*** Opening Recorded information ***

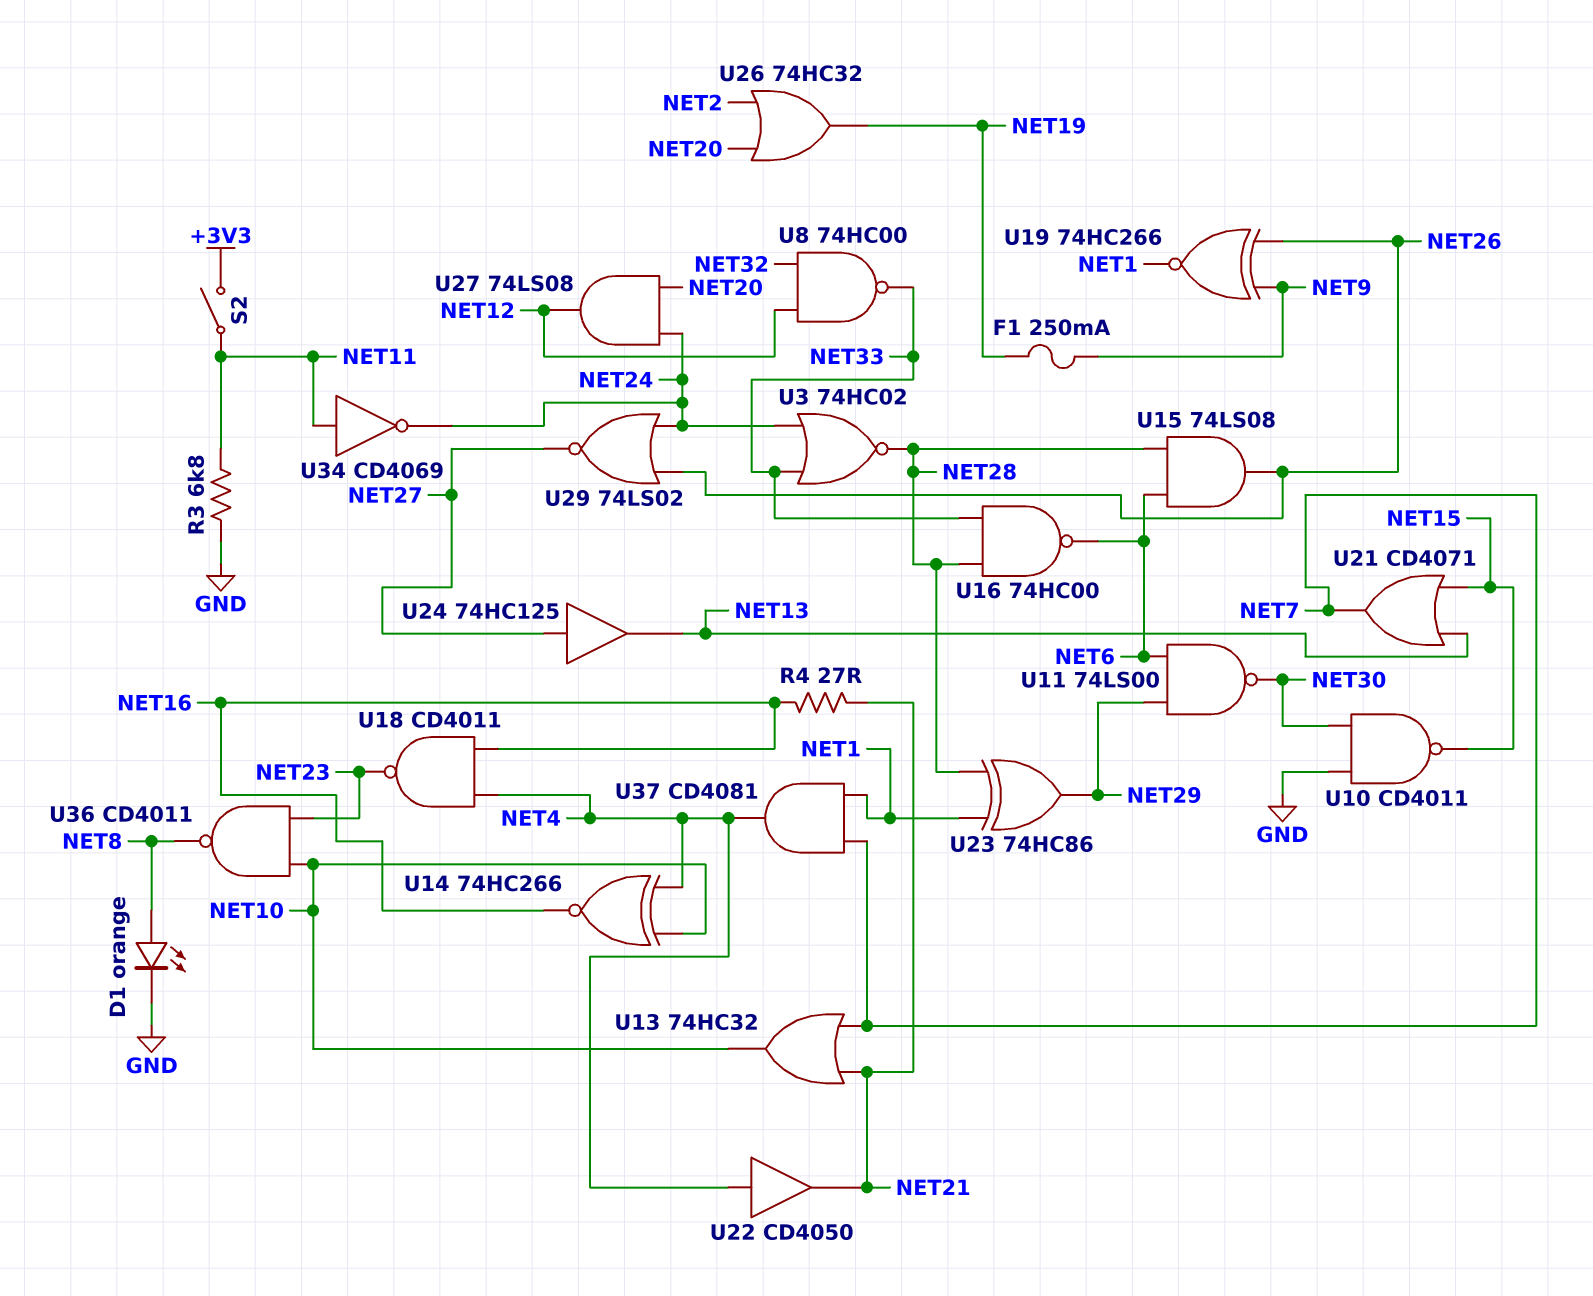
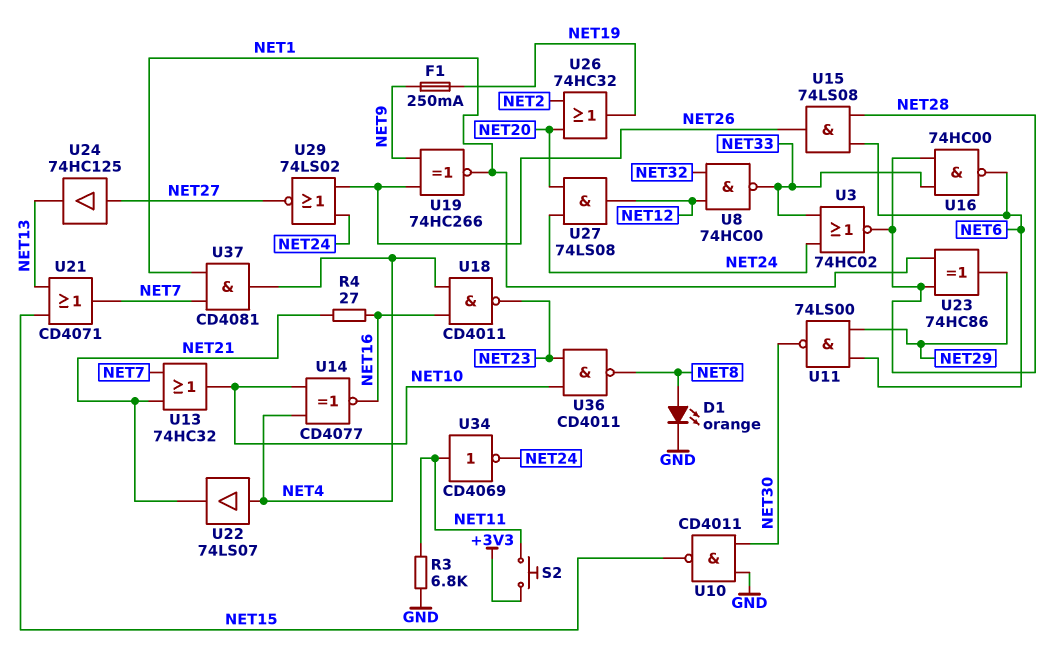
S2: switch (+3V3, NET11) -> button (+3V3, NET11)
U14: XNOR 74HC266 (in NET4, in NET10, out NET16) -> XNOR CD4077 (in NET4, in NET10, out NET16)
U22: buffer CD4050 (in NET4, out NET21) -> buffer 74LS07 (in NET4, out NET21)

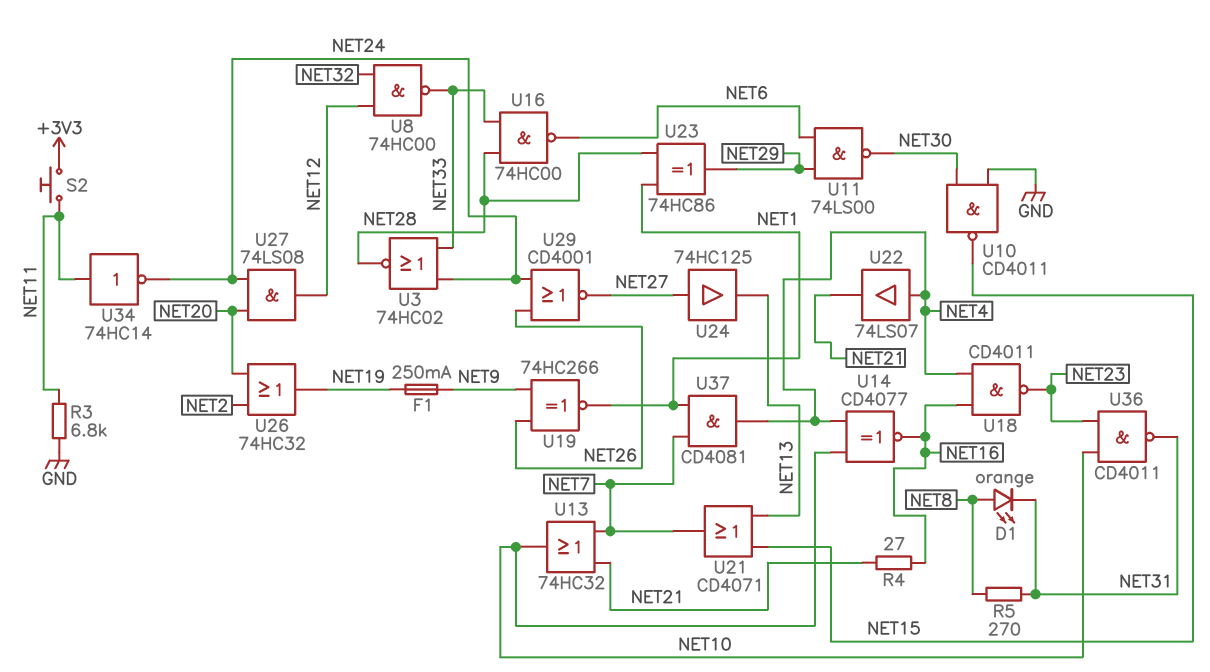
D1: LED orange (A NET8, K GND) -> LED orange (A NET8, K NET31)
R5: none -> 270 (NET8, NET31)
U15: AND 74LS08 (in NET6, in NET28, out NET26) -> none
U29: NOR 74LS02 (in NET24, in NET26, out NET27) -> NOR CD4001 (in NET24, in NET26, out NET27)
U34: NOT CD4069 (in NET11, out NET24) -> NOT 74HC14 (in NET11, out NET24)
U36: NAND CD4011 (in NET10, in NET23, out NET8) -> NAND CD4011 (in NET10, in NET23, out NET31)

*** Closing Recorded information ***
*** Opening Recorded information ***

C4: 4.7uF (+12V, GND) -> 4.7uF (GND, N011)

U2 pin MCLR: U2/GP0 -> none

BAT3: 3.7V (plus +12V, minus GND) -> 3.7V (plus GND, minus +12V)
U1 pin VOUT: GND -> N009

*** Closing Recorded information ***
*** Opening Recorded information ***

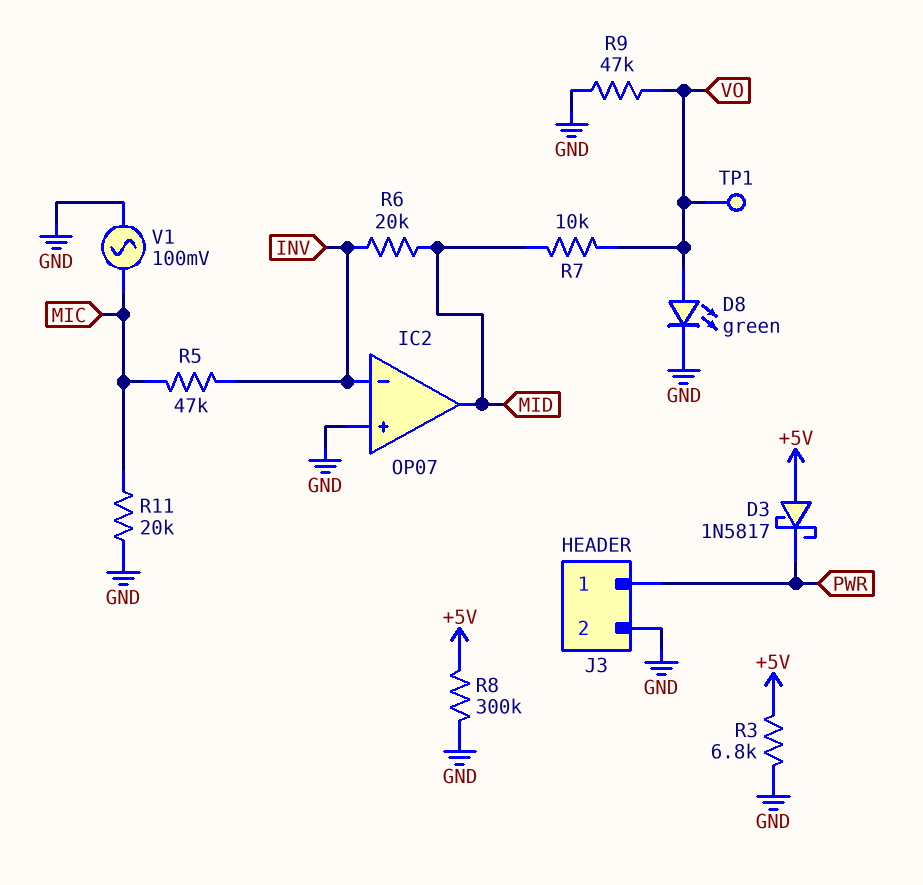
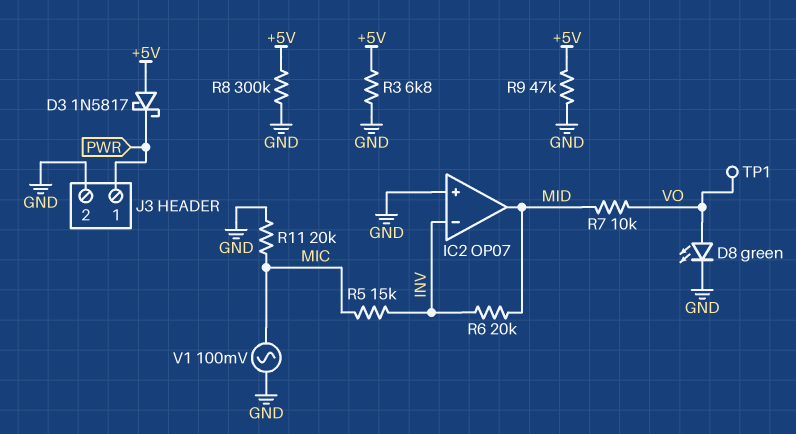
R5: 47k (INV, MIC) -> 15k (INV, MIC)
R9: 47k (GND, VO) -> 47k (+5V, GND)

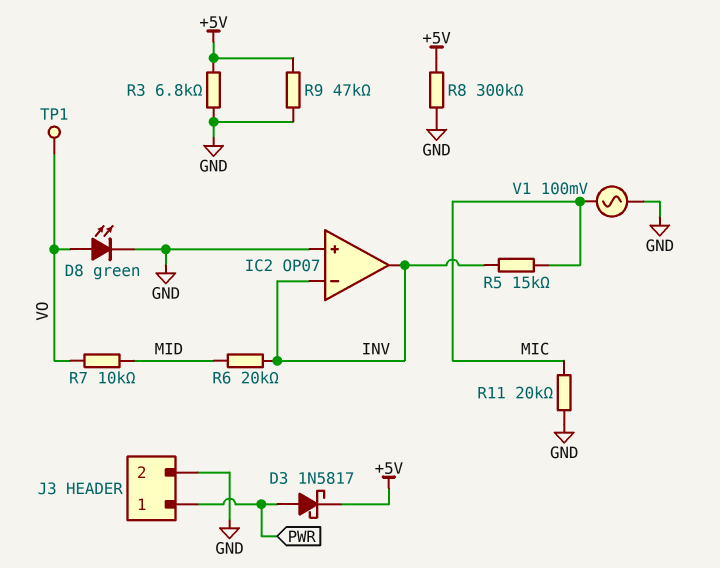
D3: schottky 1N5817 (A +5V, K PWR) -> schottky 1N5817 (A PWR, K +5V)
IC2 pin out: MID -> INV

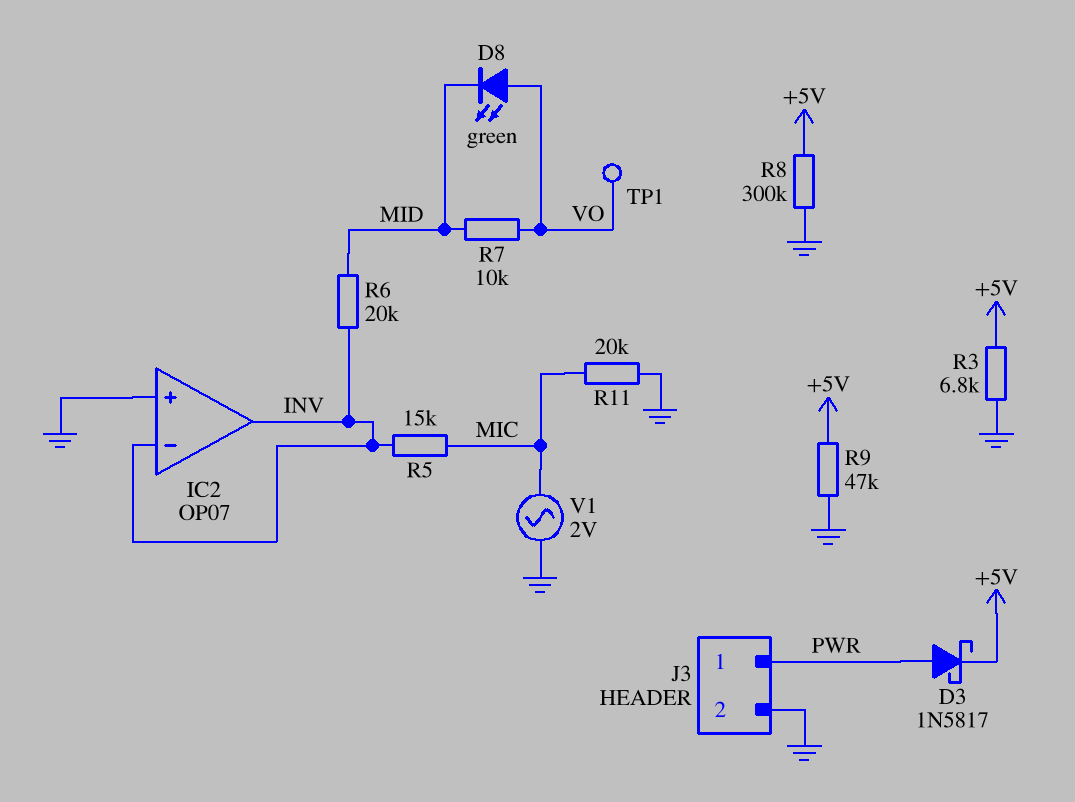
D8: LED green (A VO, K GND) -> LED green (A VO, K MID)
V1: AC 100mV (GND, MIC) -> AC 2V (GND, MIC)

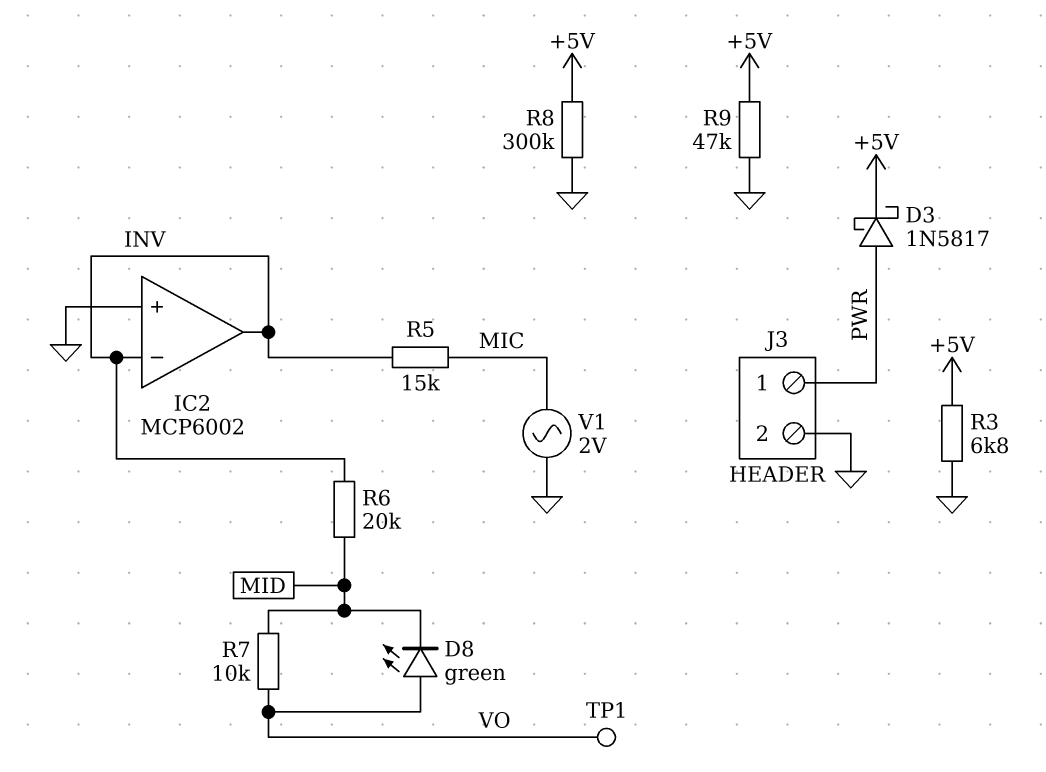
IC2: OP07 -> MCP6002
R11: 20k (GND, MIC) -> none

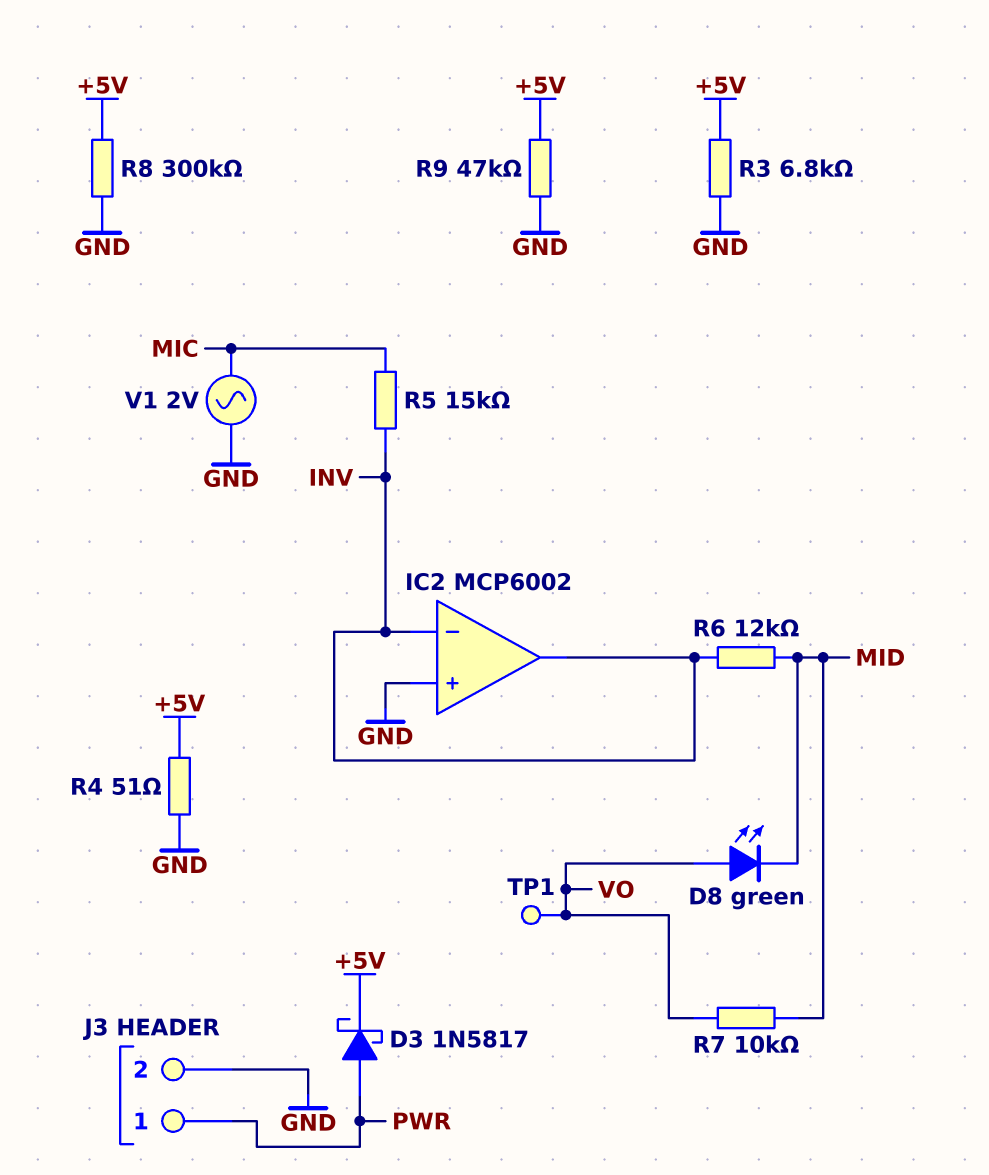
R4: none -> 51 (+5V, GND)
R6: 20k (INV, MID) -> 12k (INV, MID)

*** Closing Recorded information ***

• Task details:
Give again the lines of the listing above that run from the one with "D8: LED green" up to and including the one with "R6: 20k (INV, MID) -> 12k (INV, MID)". Keep them exact and omit the pictures.

• Your response:
D8: LED green (A VO, K GND) -> LED green (A VO, K MID)
V1: AC 100mV (GND, MIC) -> AC 2V (GND, MIC)

IC2: OP07 -> MCP6002
R11: 20k (GND, MIC) -> none

R4: none -> 51 (+5V, GND)
R6: 20k (INV, MID) -> 12k (INV, MID)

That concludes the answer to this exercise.